== Segment start ==
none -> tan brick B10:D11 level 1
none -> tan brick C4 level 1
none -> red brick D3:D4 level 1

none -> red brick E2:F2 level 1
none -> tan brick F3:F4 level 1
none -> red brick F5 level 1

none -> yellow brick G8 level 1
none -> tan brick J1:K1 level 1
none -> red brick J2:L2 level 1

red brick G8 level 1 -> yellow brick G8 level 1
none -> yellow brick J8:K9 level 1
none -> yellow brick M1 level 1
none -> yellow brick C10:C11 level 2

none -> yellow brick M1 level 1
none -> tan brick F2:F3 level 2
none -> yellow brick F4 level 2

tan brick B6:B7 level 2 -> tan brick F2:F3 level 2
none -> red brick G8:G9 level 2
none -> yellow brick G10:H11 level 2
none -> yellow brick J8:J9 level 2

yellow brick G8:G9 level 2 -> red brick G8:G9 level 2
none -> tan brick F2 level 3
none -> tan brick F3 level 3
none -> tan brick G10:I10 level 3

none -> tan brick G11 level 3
== Segment end ==
== Segment start ==
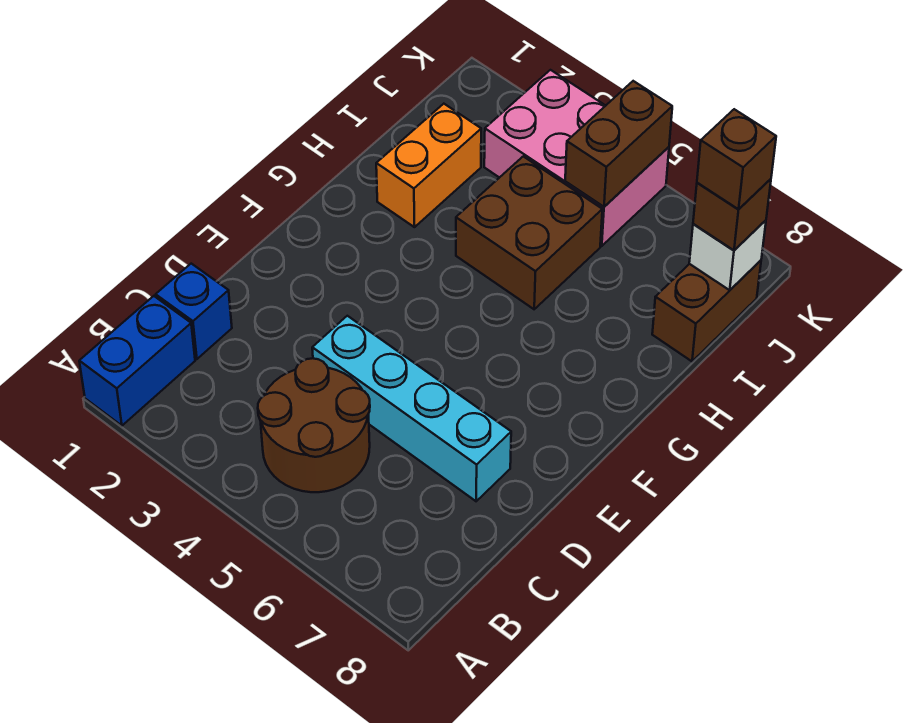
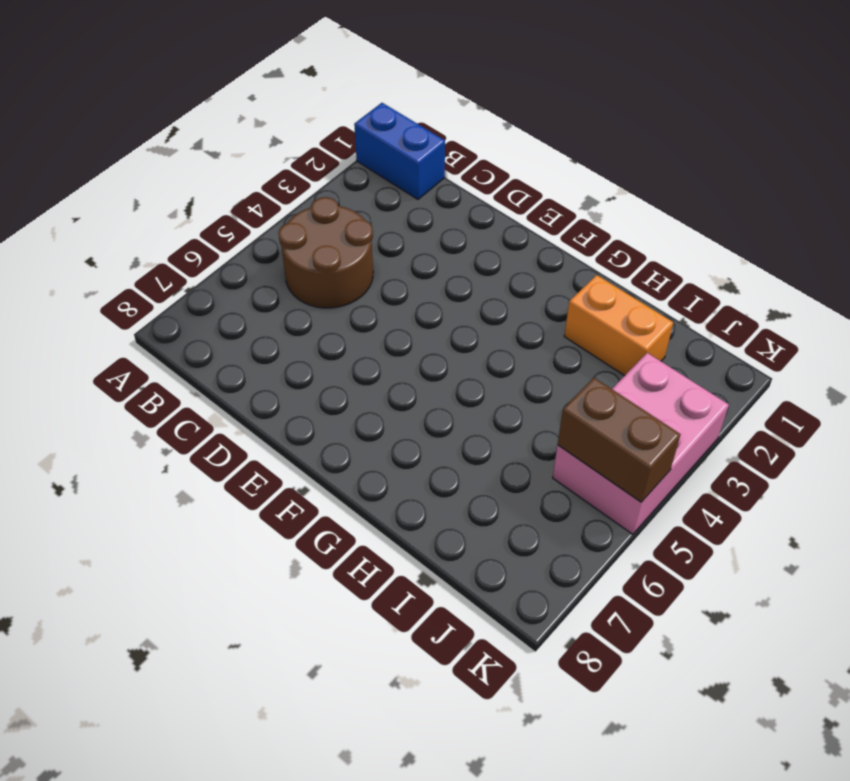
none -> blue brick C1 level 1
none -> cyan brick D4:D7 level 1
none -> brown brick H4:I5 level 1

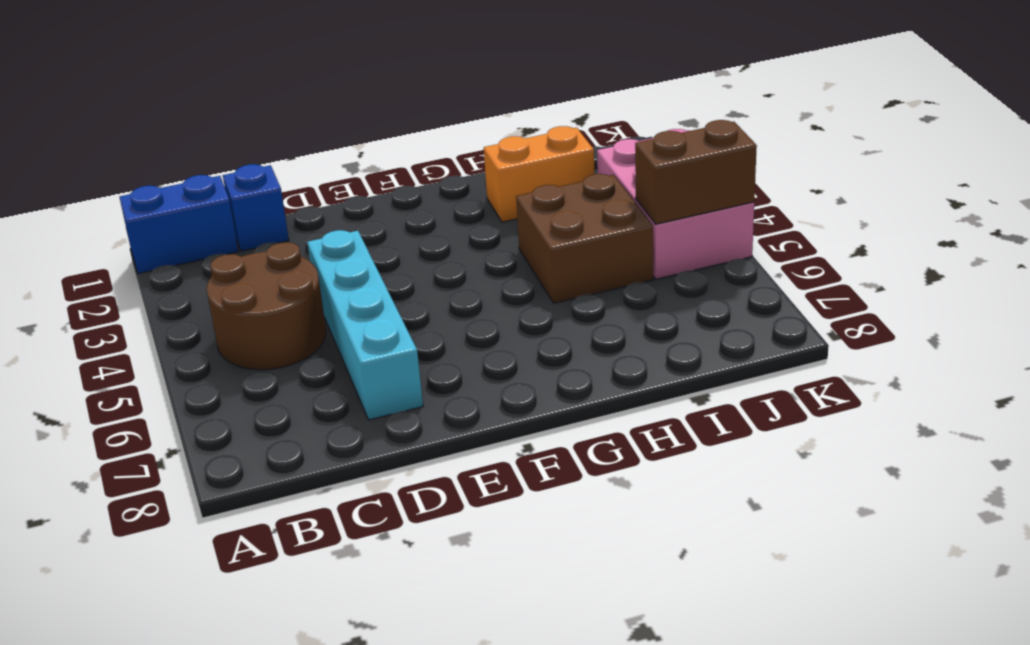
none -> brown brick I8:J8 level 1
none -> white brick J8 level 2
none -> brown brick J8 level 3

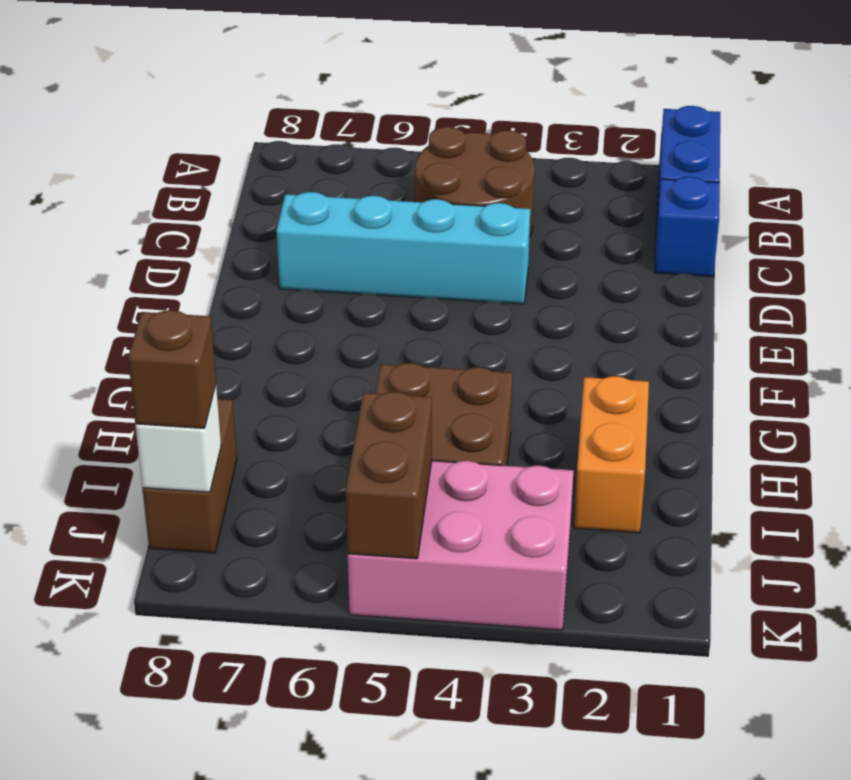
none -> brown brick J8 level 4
== Segment end ==
--- REQUIRED ACTION ---
Output only an exact transcription of the lines above from the one with "none -> red brick G8:G9 level 2" up to and including the one with "none -> tan brick G11 level 3".

--- WORKED SOLUTION ---
none -> red brick G8:G9 level 2
none -> yellow brick G10:H11 level 2
none -> yellow brick J8:J9 level 2

yellow brick G8:G9 level 2 -> red brick G8:G9 level 2
none -> tan brick F2 level 3
none -> tan brick F3 level 3
none -> tan brick G10:I10 level 3

none -> tan brick G11 level 3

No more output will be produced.